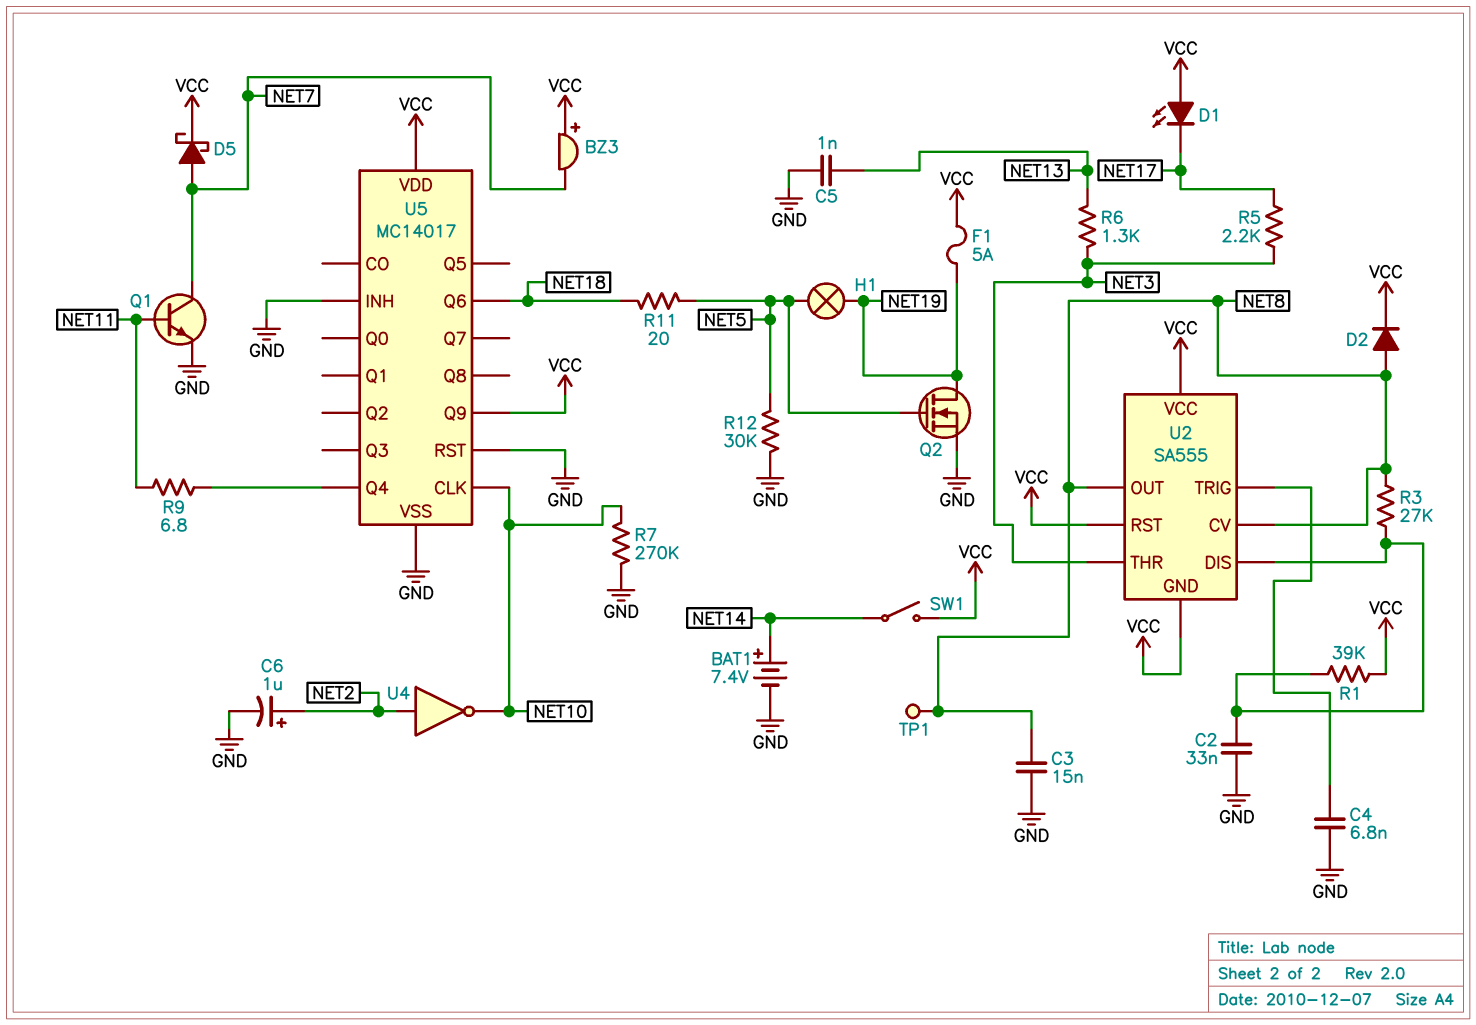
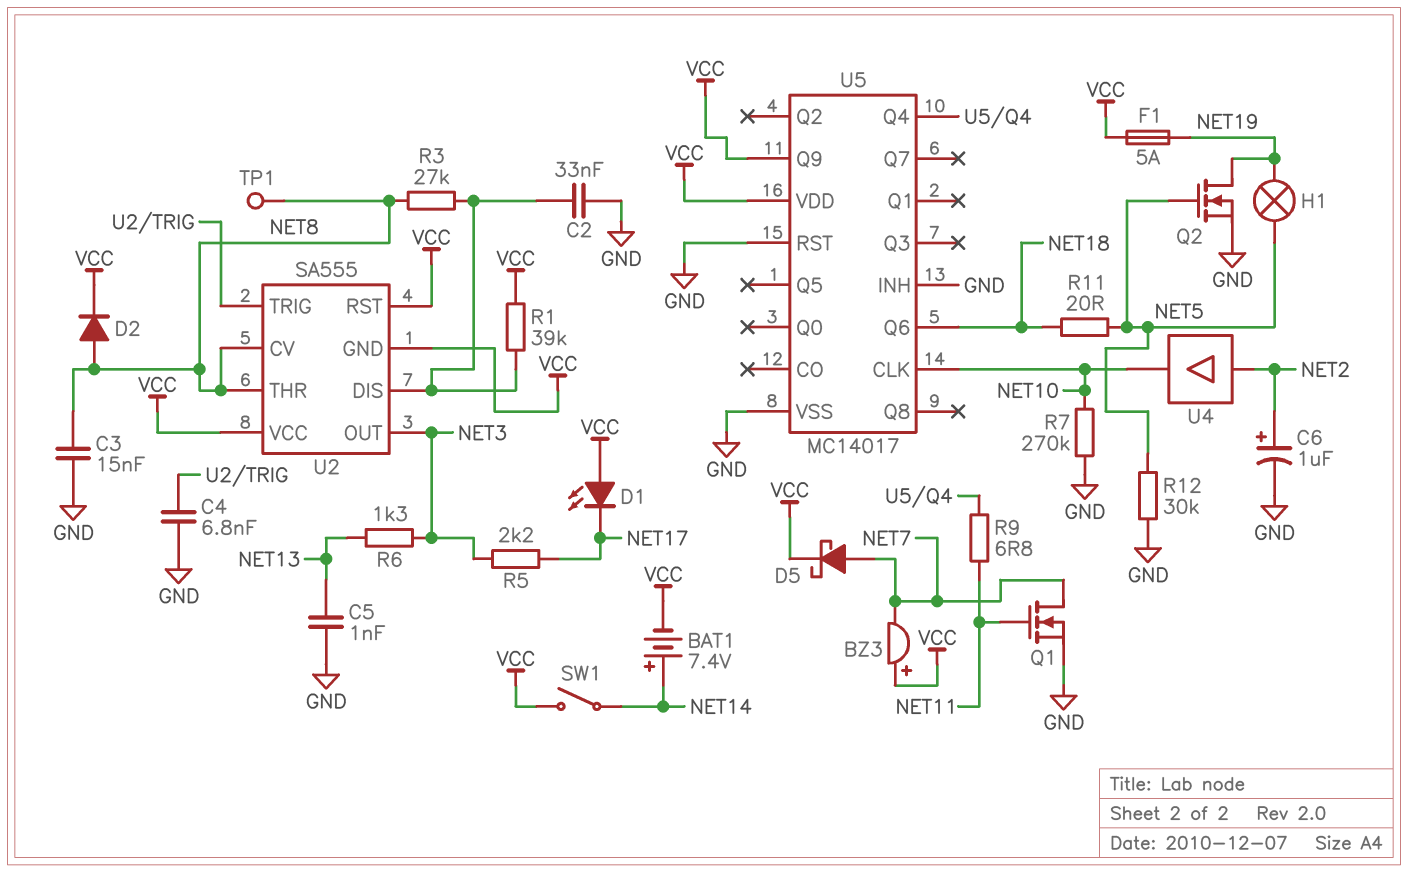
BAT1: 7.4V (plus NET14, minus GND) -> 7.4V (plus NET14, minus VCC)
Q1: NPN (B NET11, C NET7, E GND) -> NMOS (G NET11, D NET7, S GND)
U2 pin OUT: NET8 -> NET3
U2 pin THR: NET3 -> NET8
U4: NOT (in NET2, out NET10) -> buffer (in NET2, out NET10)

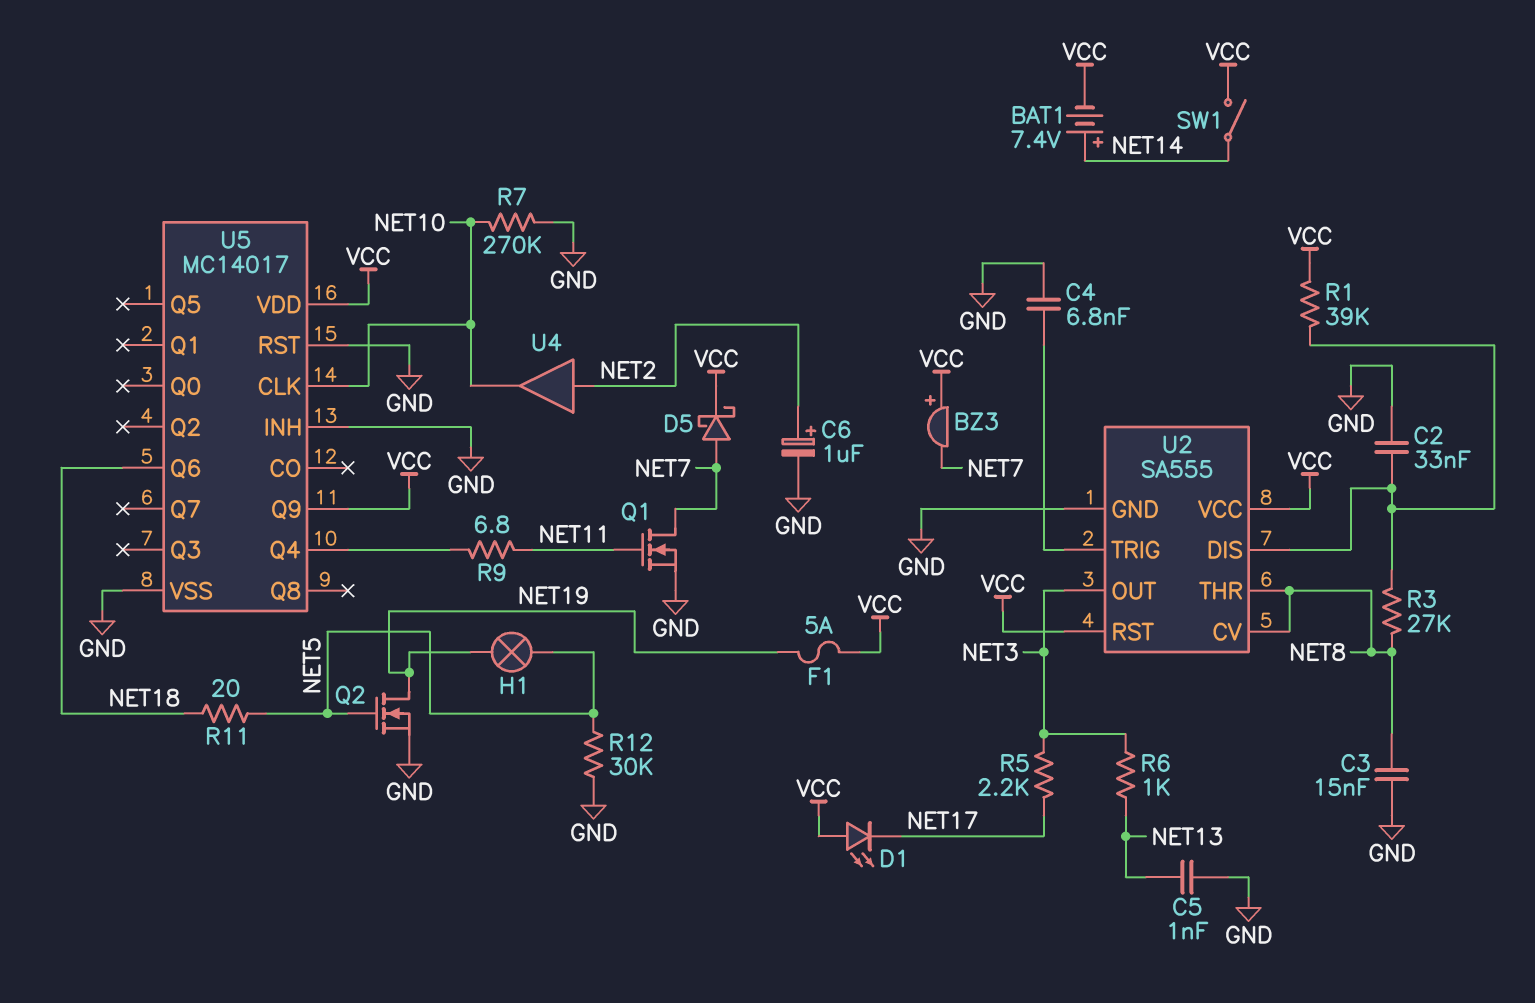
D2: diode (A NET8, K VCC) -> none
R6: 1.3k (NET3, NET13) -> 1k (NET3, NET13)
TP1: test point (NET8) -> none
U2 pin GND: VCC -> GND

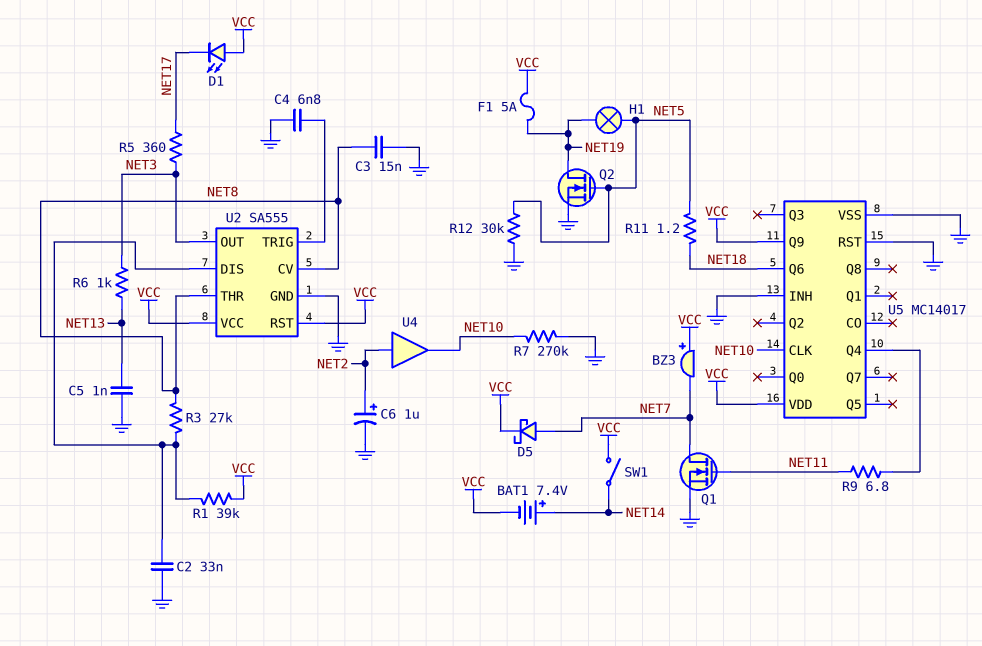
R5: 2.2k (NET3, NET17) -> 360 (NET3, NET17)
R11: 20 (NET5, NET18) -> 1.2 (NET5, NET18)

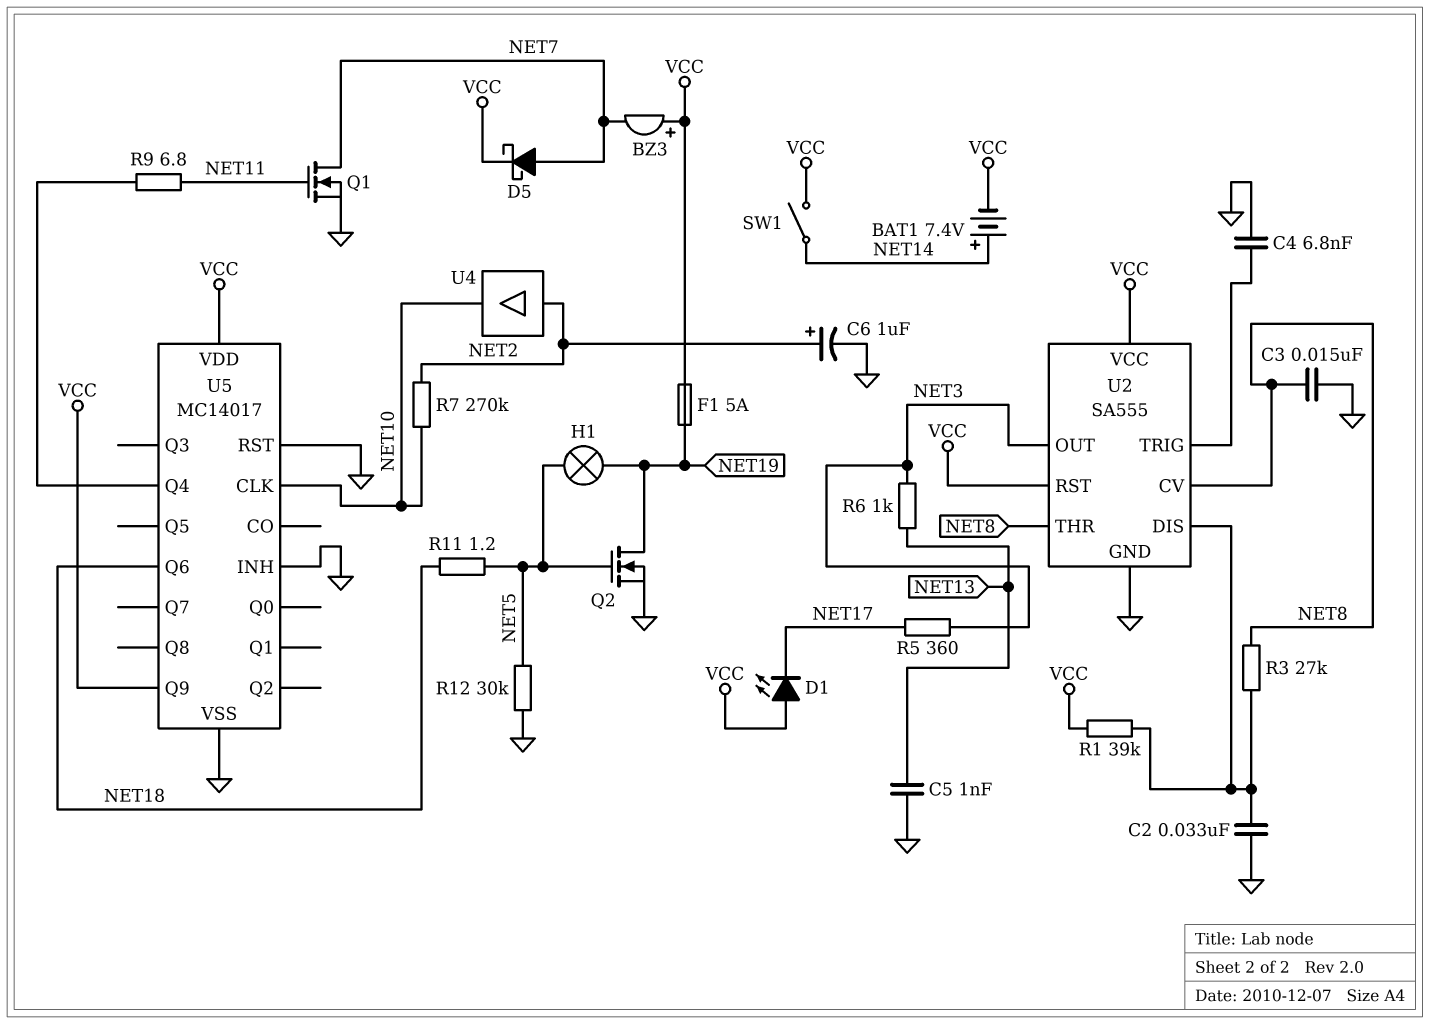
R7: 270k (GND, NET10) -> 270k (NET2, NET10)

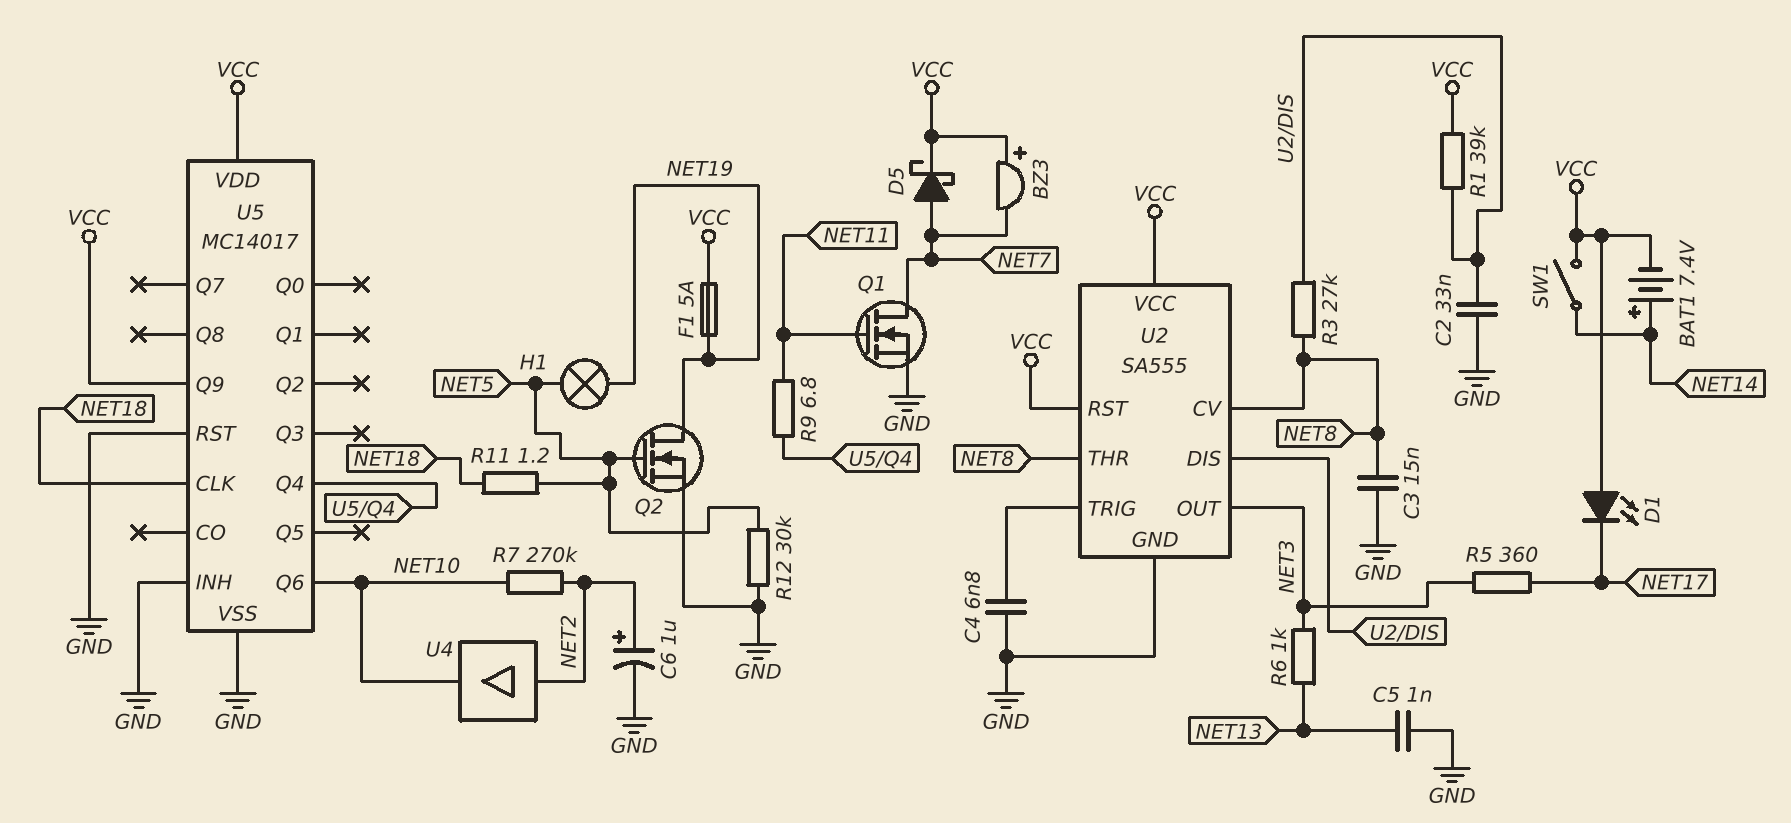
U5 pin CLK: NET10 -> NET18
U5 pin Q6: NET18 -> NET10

**Work instruction**
Using the entries above, reproduce word for word only the lines from the one that contains "D2: diode (A NET8, K VCC) -> none" to the one that contains "U5 pin CLK: NET10 -> NET18", both ends included, and drop every picture.

**Reply**
D2: diode (A NET8, K VCC) -> none
R6: 1.3k (NET3, NET13) -> 1k (NET3, NET13)
TP1: test point (NET8) -> none
U2 pin GND: VCC -> GND

R5: 2.2k (NET3, NET17) -> 360 (NET3, NET17)
R11: 20 (NET5, NET18) -> 1.2 (NET5, NET18)

R7: 270k (GND, NET10) -> 270k (NET2, NET10)

U5 pin CLK: NET10 -> NET18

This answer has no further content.